◆ **PROMPT**
Transcribe the entries that follow exactly as they appear, minus pictures.

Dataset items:
################

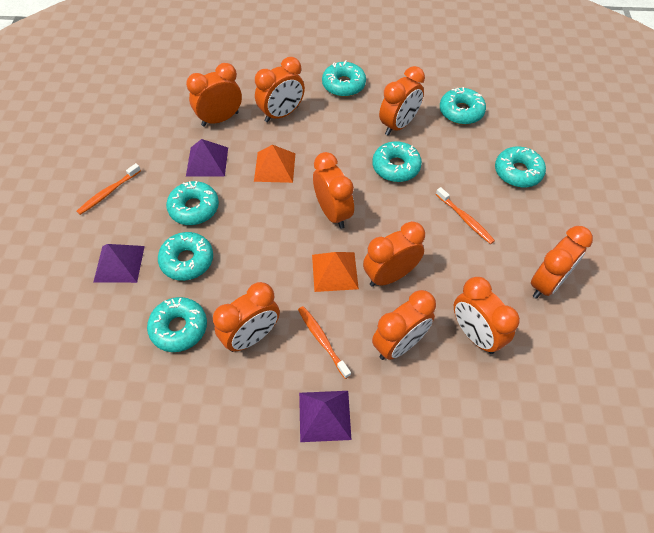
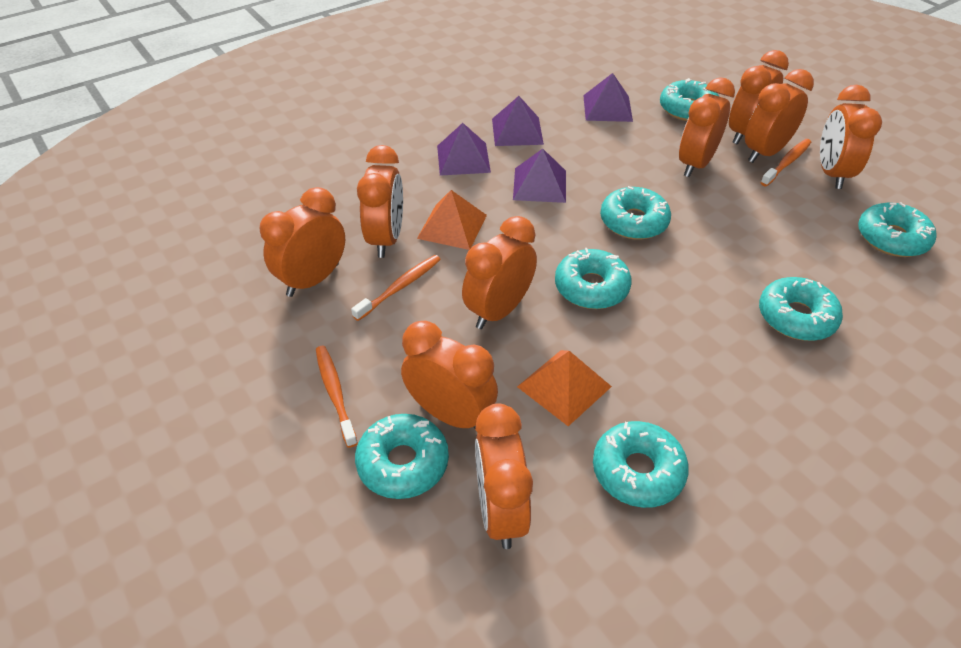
purple pyramid: [94,244,145,283] [186,139,228,176] [299,391,351,442] = 3 -> [437,123,491,176] [492,96,544,146] [513,149,566,203] [583,73,633,122] = 4

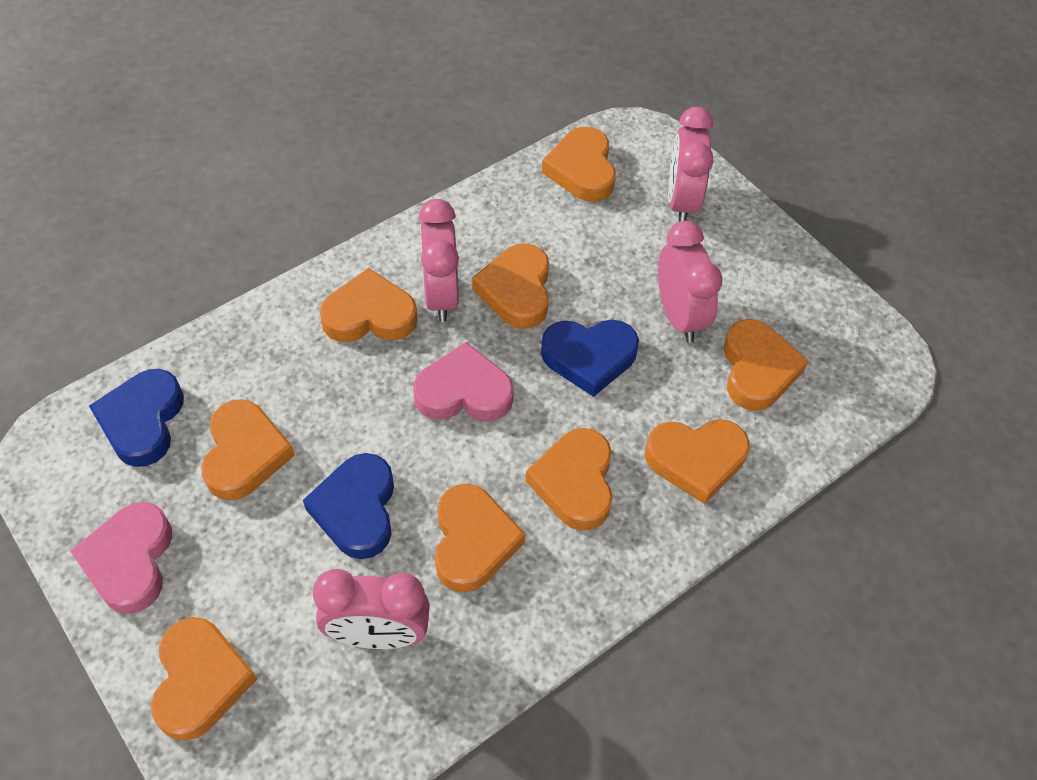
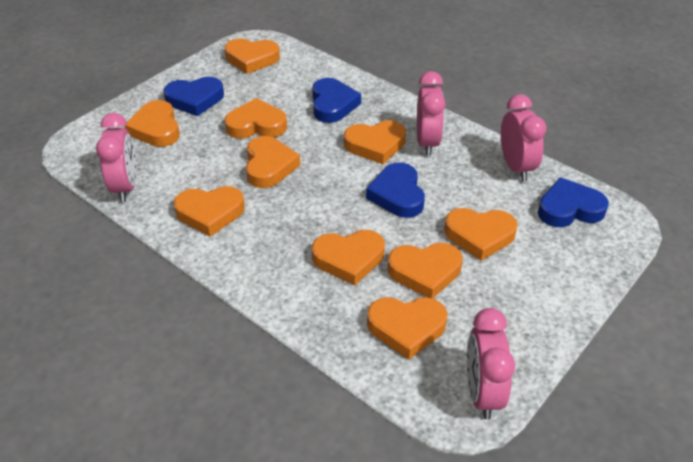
blue heart: [89,369,184,467] [303,453,394,559] [541,319,639,397] = 3 -> [163,77,224,116] [312,78,361,123] [366,162,425,218] [538,177,609,227] = 4
orange heart: [151,617,257,741] [201,399,295,501] [319,268,417,342] [435,484,525,593] [472,243,549,329] [525,428,613,531] [542,127,616,202] [645,419,750,504] [723,319,808,411] = 9 -> [125,100,180,147] [173,186,245,237] [224,98,287,139] [225,38,280,74] [246,136,300,188] [312,230,385,286] [344,120,406,164] [367,297,448,360] [388,243,462,298] [444,208,518,261] = 10
pink heart: [70,502,172,614] [413,342,514,421] = 2 -> none = 0

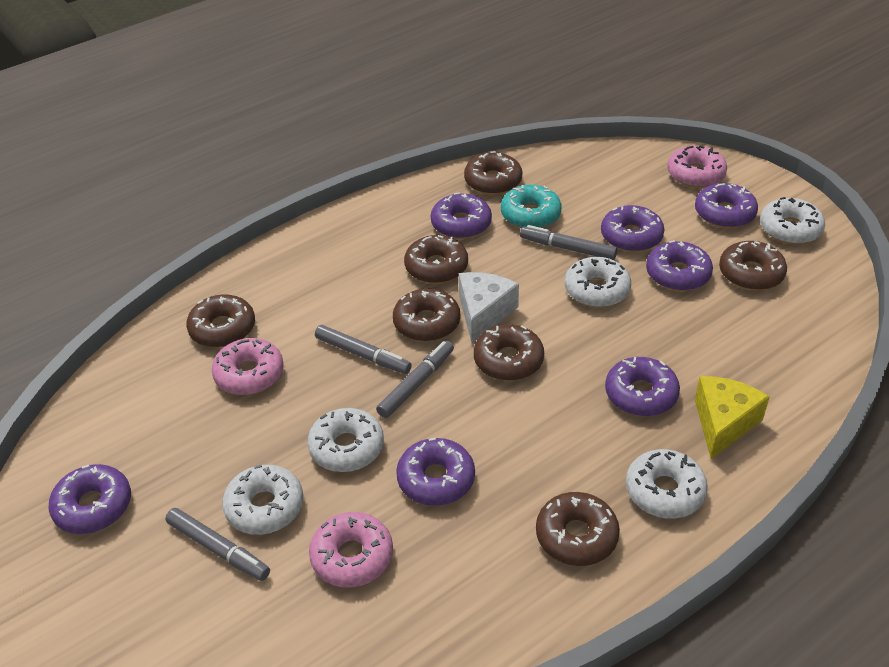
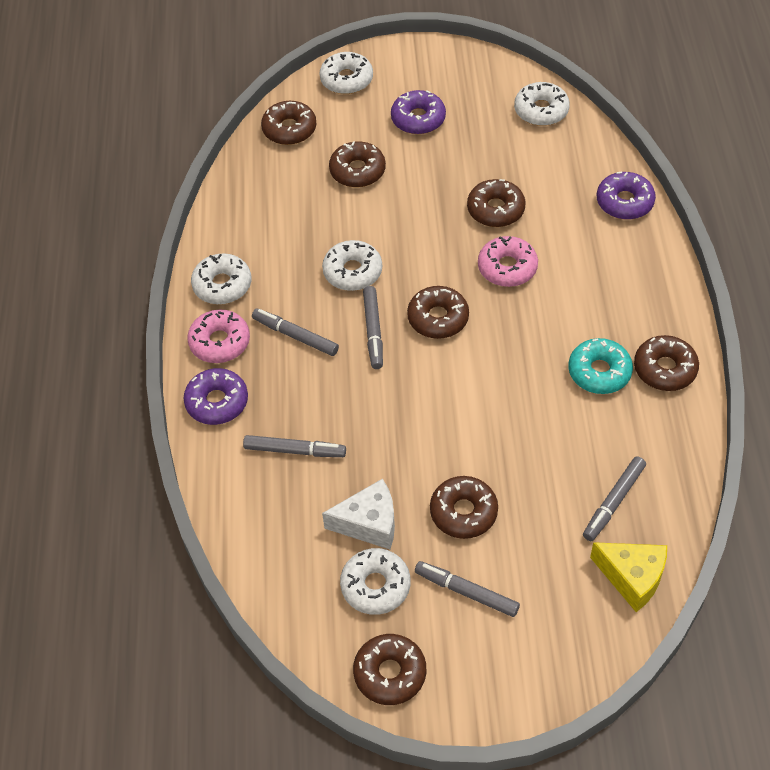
grey marker: [165,508,270,581] [315,325,412,374] [376,341,454,418] [520,225,617,260] = 4 -> [243,435,346,457] [252,308,339,356] [363,286,383,369] [415,561,520,617] [583,456,646,541] = 5
pink donut: [212,338,284,395] [309,512,393,588] [667,145,727,188] = 3 -> [187,310,250,363] [478,236,538,287] = 2
purple donut: [49,464,131,534] [396,437,475,506] [431,192,492,239] [601,205,664,252] [605,357,680,416] [646,240,713,291] [695,183,758,228] = 7 -> [184,368,248,425] [391,90,446,134] [597,172,656,220] = 3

################

◆ **WRITTEN RESPONSE**
purple pyramid: [94,244,145,283] [186,139,228,176] [299,391,351,442] = 3 -> [437,123,491,176] [492,96,544,146] [513,149,566,203] [583,73,633,122] = 4

blue heart: [89,369,184,467] [303,453,394,559] [541,319,639,397] = 3 -> [163,77,224,116] [312,78,361,123] [366,162,425,218] [538,177,609,227] = 4
orange heart: [151,617,257,741] [201,399,295,501] [319,268,417,342] [435,484,525,593] [472,243,549,329] [525,428,613,531] [542,127,616,202] [645,419,750,504] [723,319,808,411] = 9 -> [125,100,180,147] [173,186,245,237] [224,98,287,139] [225,38,280,74] [246,136,300,188] [312,230,385,286] [344,120,406,164] [367,297,448,360] [388,243,462,298] [444,208,518,261] = 10
pink heart: [70,502,172,614] [413,342,514,421] = 2 -> none = 0

grey marker: [165,508,270,581] [315,325,412,374] [376,341,454,418] [520,225,617,260] = 4 -> [243,435,346,457] [252,308,339,356] [363,286,383,369] [415,561,520,617] [583,456,646,541] = 5
pink donut: [212,338,284,395] [309,512,393,588] [667,145,727,188] = 3 -> [187,310,250,363] [478,236,538,287] = 2
purple donut: [49,464,131,534] [396,437,475,506] [431,192,492,239] [601,205,664,252] [605,357,680,416] [646,240,713,291] [695,183,758,228] = 7 -> [184,368,248,425] [391,90,446,134] [597,172,656,220] = 3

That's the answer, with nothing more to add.